• [Instructions to follow]:
With the pictures left out, write out the records verbatim.

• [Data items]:
⁂

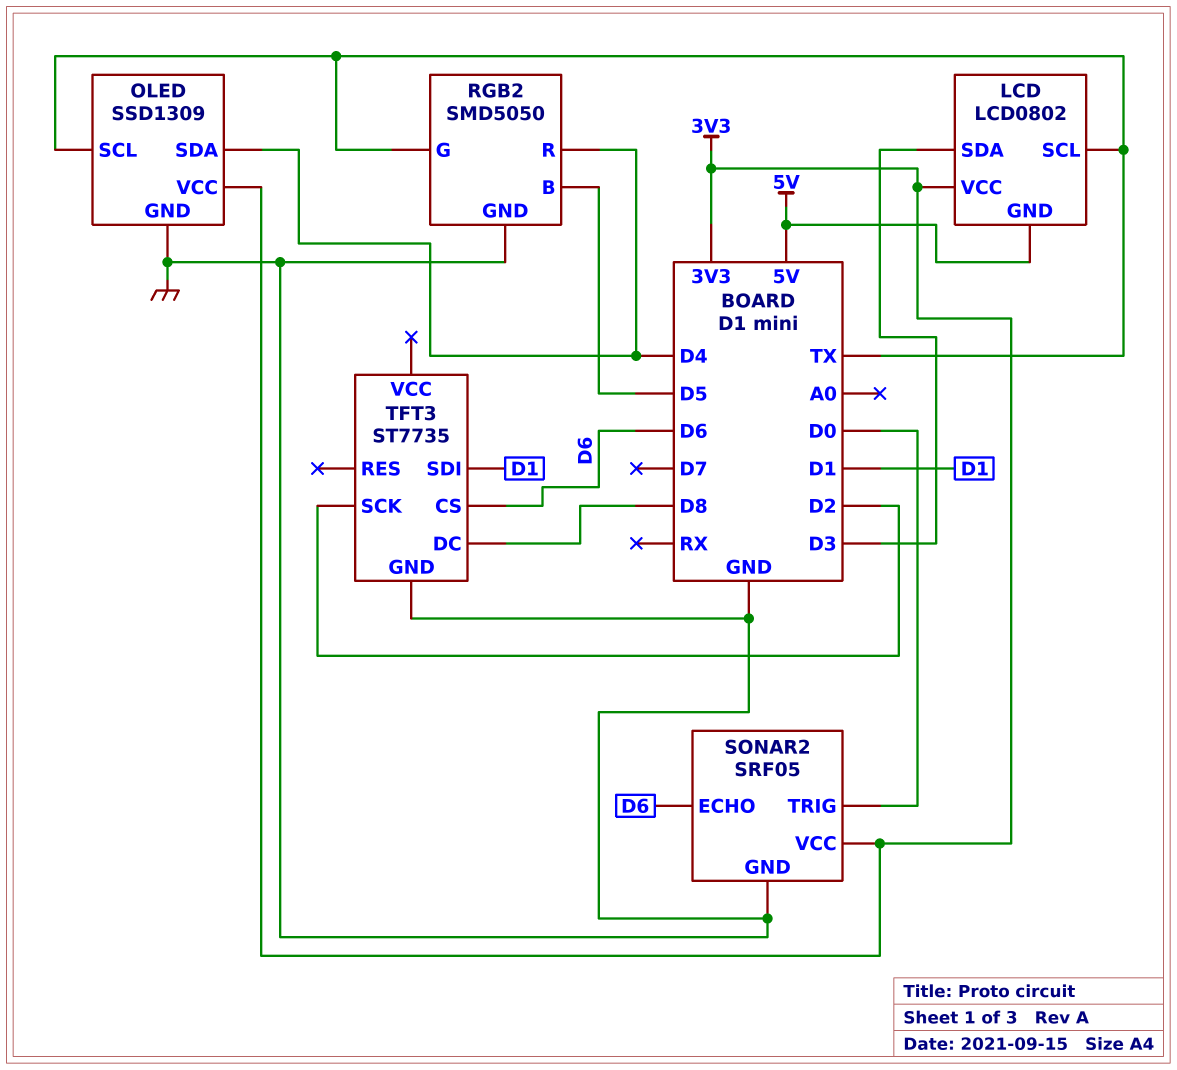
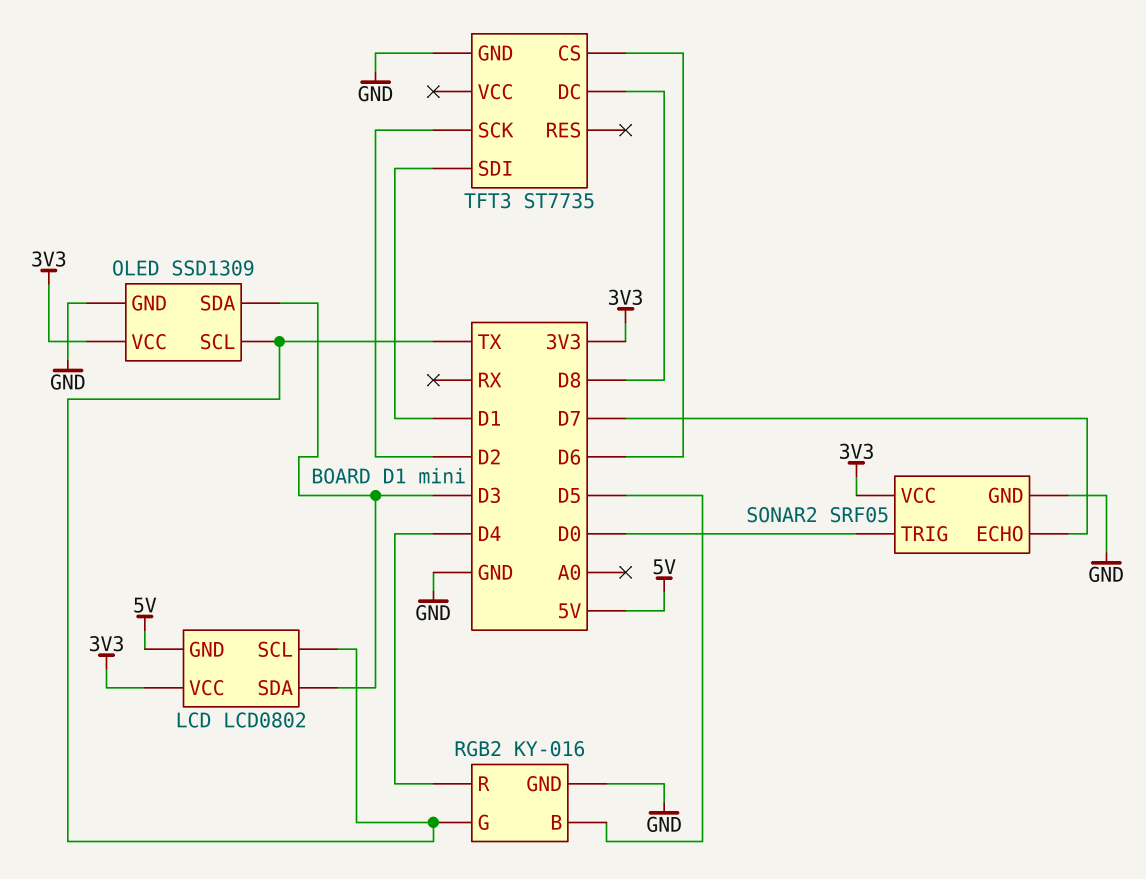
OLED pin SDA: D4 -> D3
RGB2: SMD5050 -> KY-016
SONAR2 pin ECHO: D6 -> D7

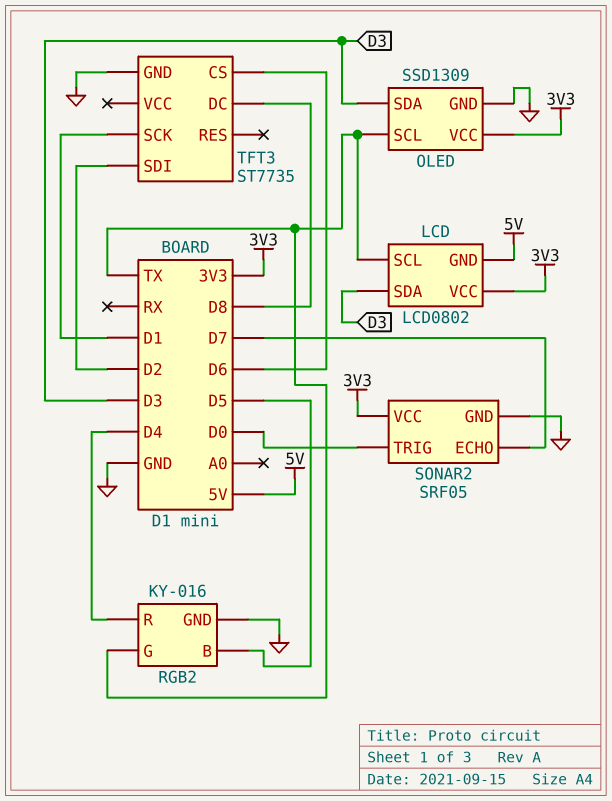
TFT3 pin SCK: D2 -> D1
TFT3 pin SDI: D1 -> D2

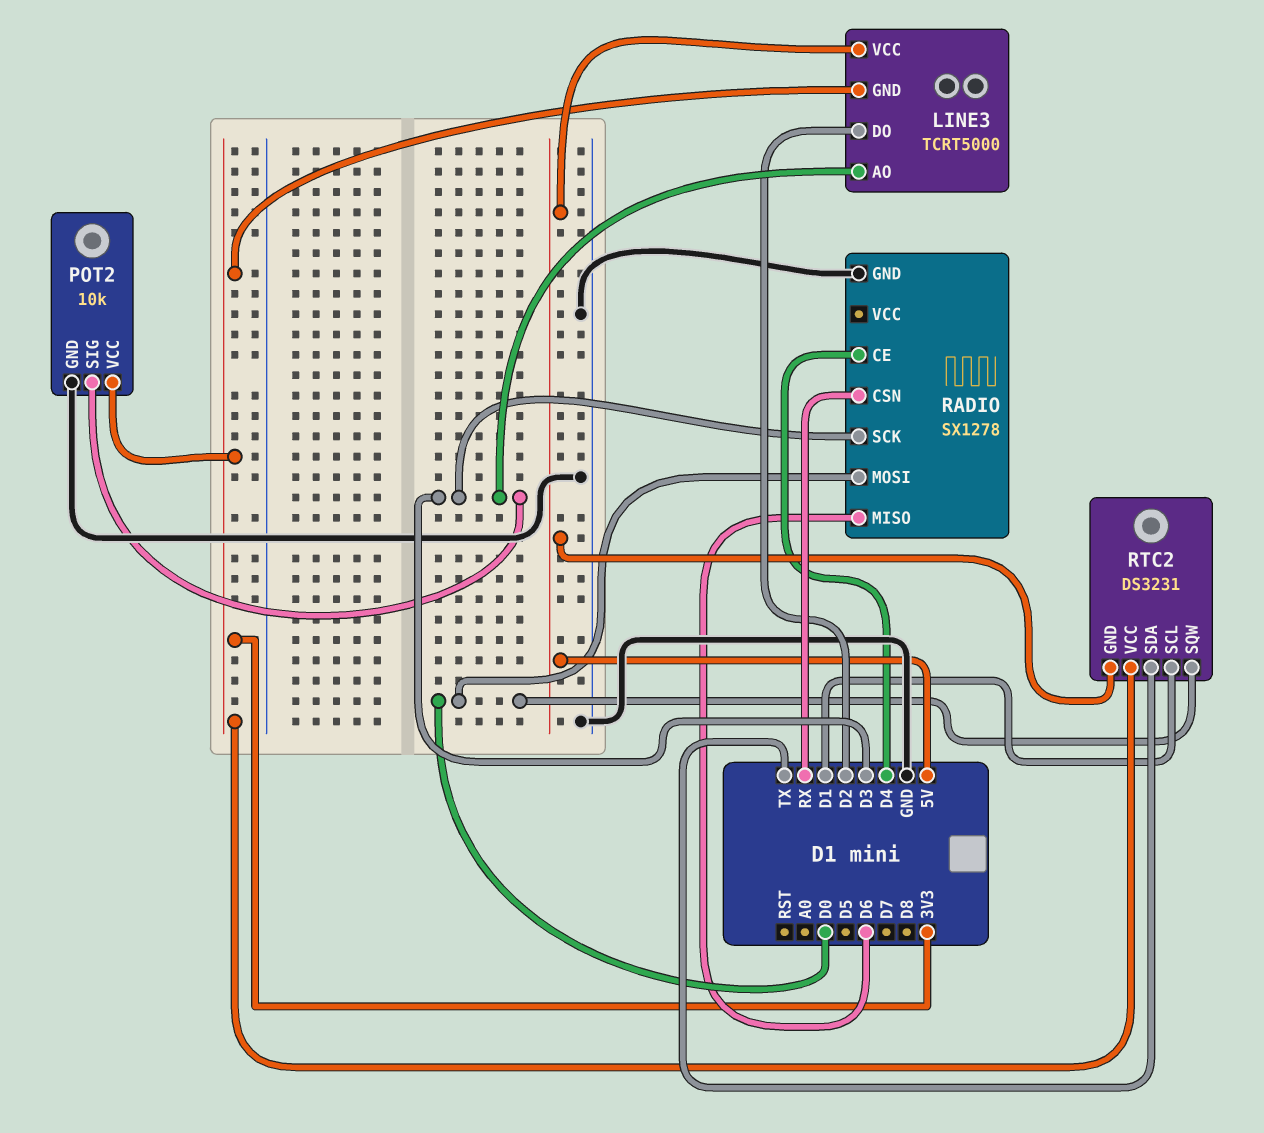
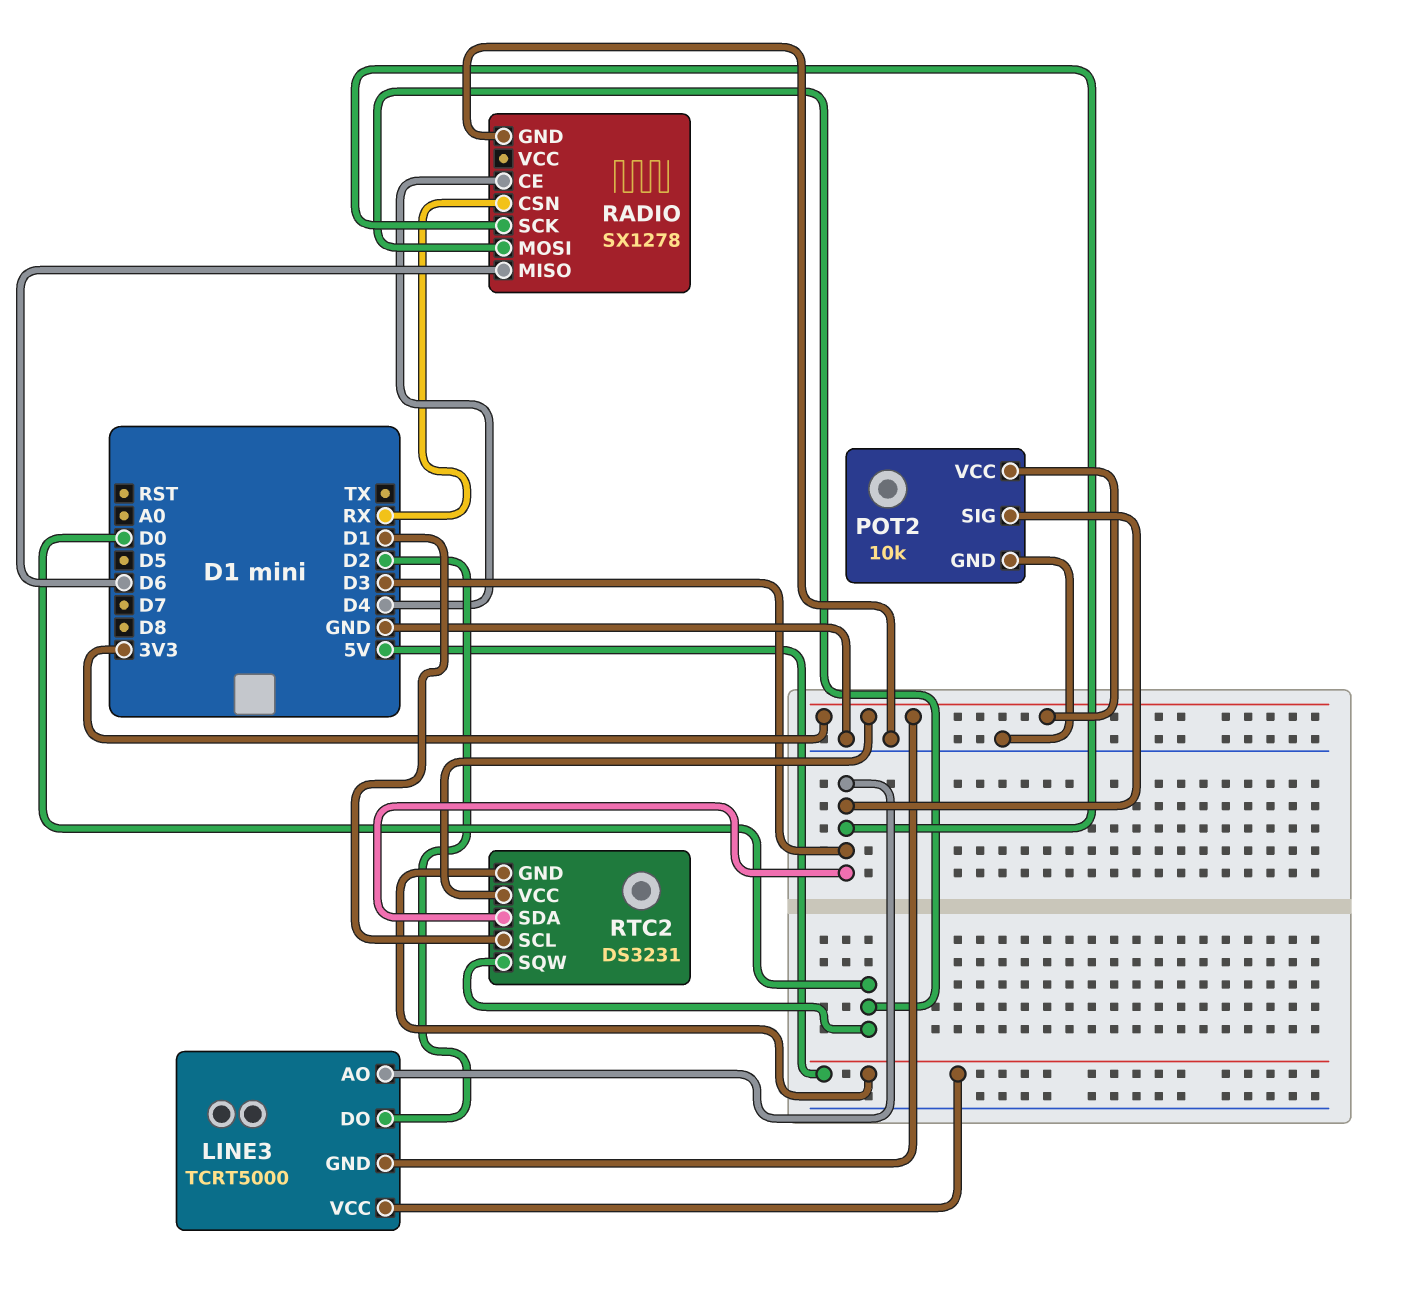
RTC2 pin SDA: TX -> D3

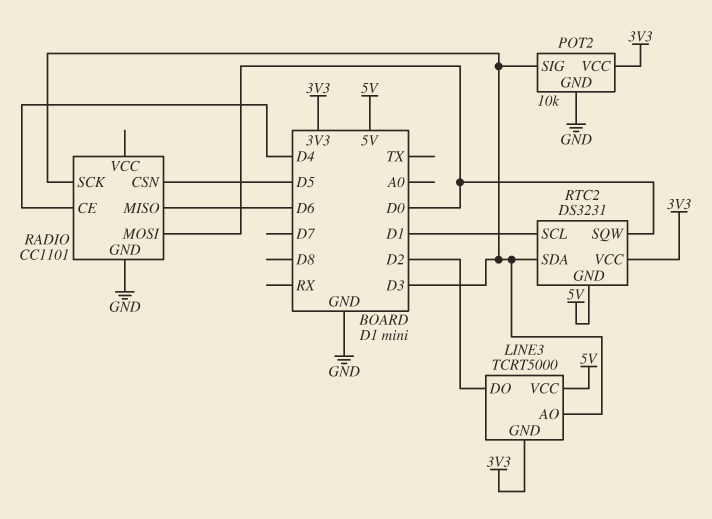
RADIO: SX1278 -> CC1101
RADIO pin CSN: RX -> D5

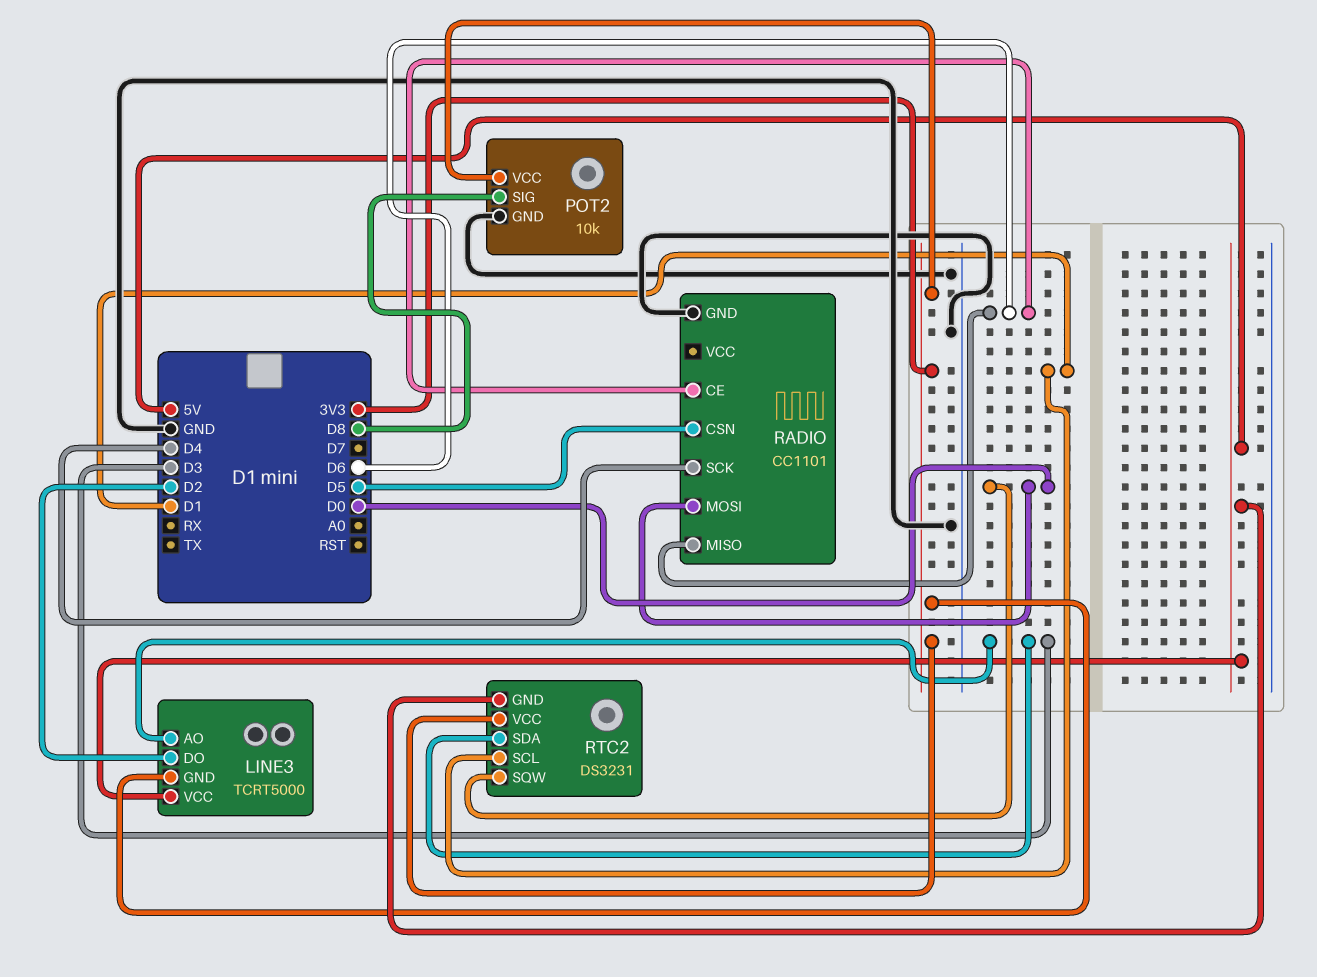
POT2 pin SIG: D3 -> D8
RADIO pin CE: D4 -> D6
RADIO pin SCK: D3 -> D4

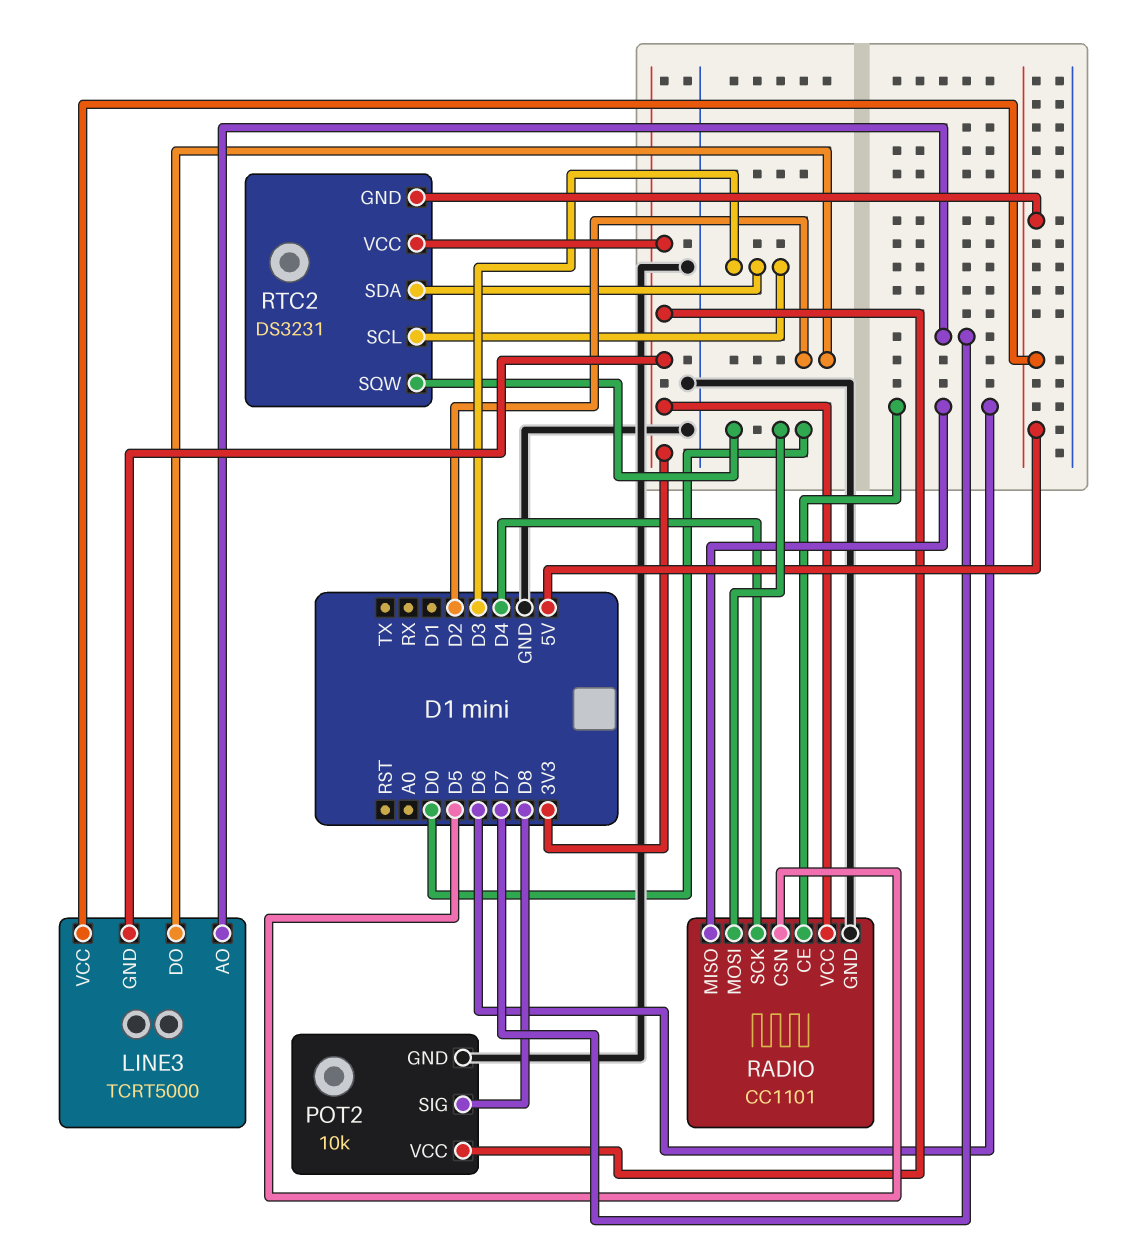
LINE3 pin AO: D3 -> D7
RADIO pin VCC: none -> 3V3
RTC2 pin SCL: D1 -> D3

⁂

• [Solution]:
OLED pin SDA: D4 -> D3
RGB2: SMD5050 -> KY-016
SONAR2 pin ECHO: D6 -> D7

TFT3 pin SCK: D2 -> D1
TFT3 pin SDI: D1 -> D2

RTC2 pin SDA: TX -> D3

RADIO: SX1278 -> CC1101
RADIO pin CSN: RX -> D5

POT2 pin SIG: D3 -> D8
RADIO pin CE: D4 -> D6
RADIO pin SCK: D3 -> D4

LINE3 pin AO: D3 -> D7
RADIO pin VCC: none -> 3V3
RTC2 pin SCL: D1 -> D3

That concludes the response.